WHAT IS REQUIRED:
In the listing below, find each line holding "change" and copy it.
-------- MATERIAL PROVIDED --------
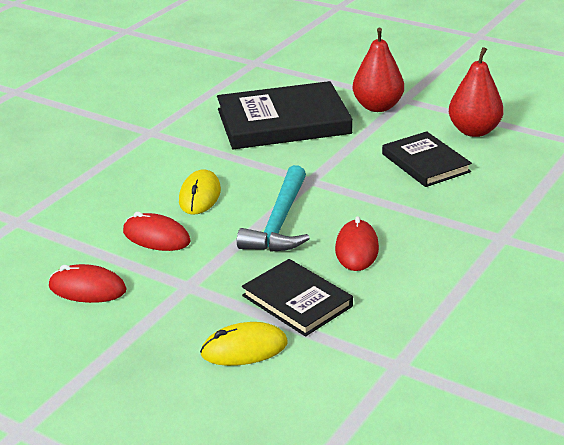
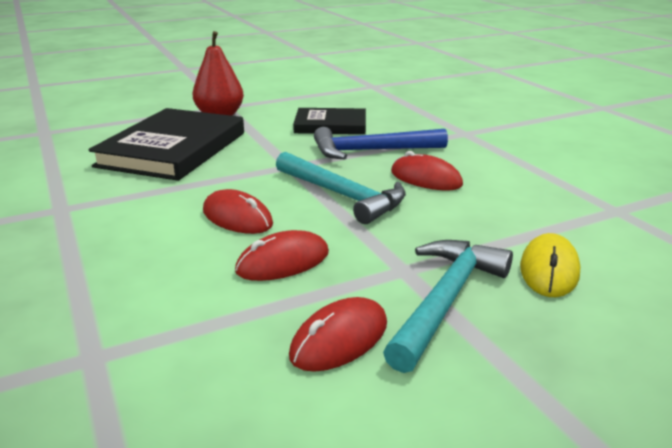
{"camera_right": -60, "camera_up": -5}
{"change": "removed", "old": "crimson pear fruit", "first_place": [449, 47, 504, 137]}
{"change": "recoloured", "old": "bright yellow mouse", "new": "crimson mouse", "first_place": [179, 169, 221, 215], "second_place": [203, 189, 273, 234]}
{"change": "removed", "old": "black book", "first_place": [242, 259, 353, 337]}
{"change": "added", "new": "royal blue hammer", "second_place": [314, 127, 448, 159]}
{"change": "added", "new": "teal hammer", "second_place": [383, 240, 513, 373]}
--------
-------- MATERIAL PROVIDED --------
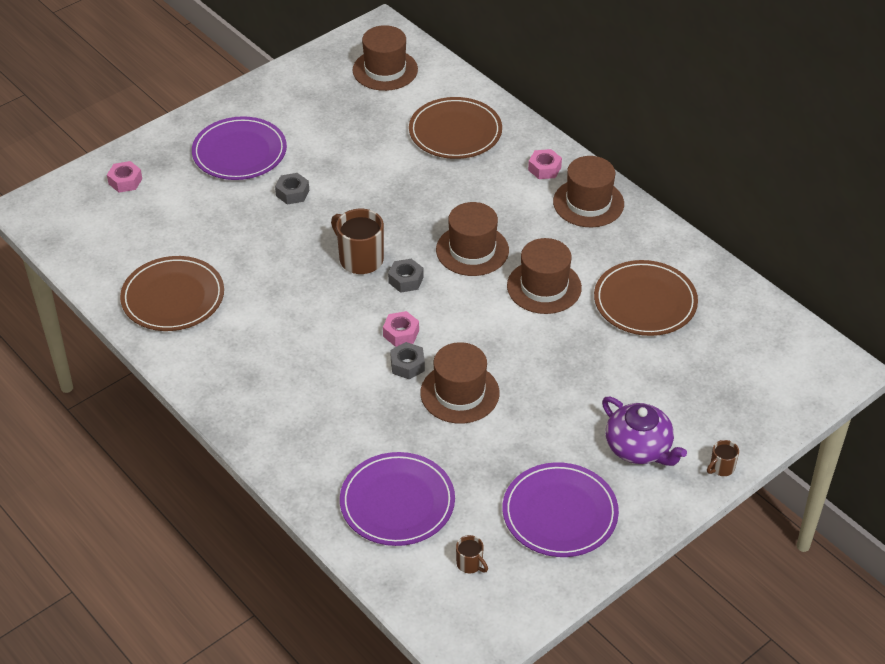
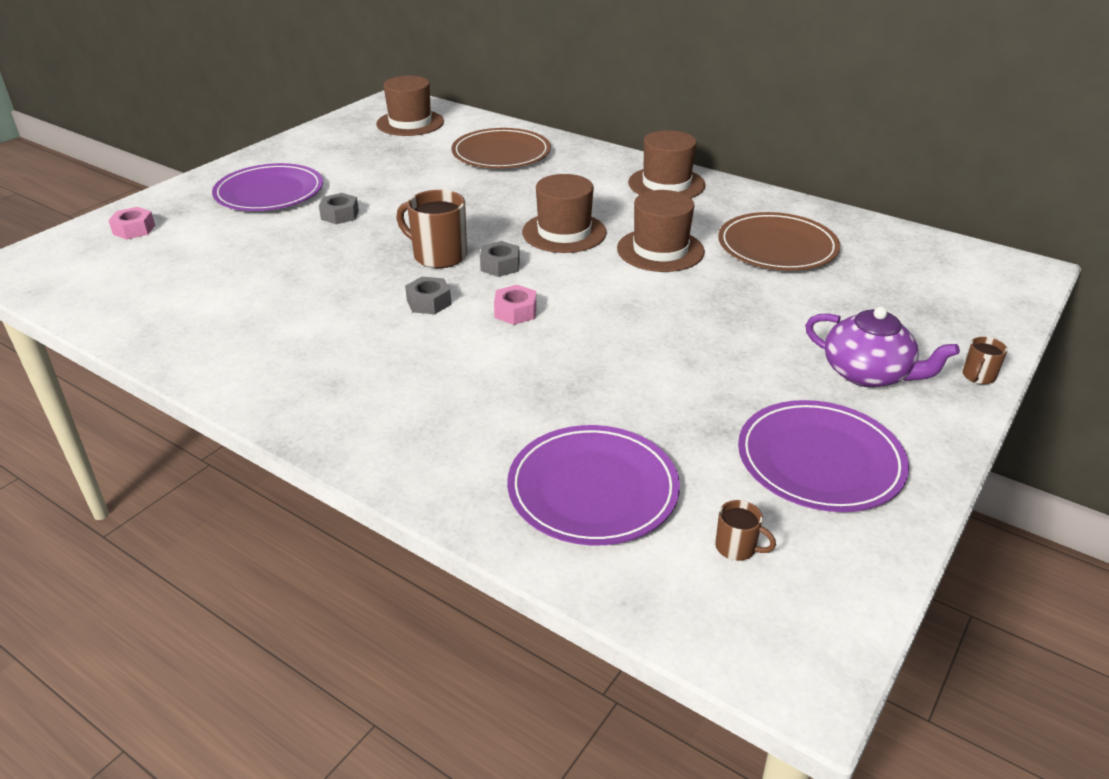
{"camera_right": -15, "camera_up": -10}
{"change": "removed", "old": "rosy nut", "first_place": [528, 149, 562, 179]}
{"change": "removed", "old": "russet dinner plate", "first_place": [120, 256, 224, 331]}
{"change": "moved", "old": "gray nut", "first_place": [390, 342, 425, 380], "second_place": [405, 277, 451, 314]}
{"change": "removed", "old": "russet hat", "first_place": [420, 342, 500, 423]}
--------
RESULT BELOW:
{"change": "removed", "old": "crimson pear fruit", "first_place": [449, 47, 504, 137]}
{"change": "recoloured", "old": "bright yellow mouse", "new": "crimson mouse", "first_place": [179, 169, 221, 215], "second_place": [203, 189, 273, 234]}
{"change": "removed", "old": "black book", "first_place": [242, 259, 353, 337]}
{"change": "added", "new": "royal blue hammer", "second_place": [314, 127, 448, 159]}
{"change": "added", "new": "teal hammer", "second_place": [383, 240, 513, 373]}
{"change": "removed", "old": "rosy nut", "first_place": [528, 149, 562, 179]}
{"change": "removed", "old": "russet dinner plate", "first_place": [120, 256, 224, 331]}
{"change": "moved", "old": "gray nut", "first_place": [390, 342, 425, 380], "second_place": [405, 277, 451, 314]}
{"change": "removed", "old": "russet hat", "first_place": [420, 342, 500, 423]}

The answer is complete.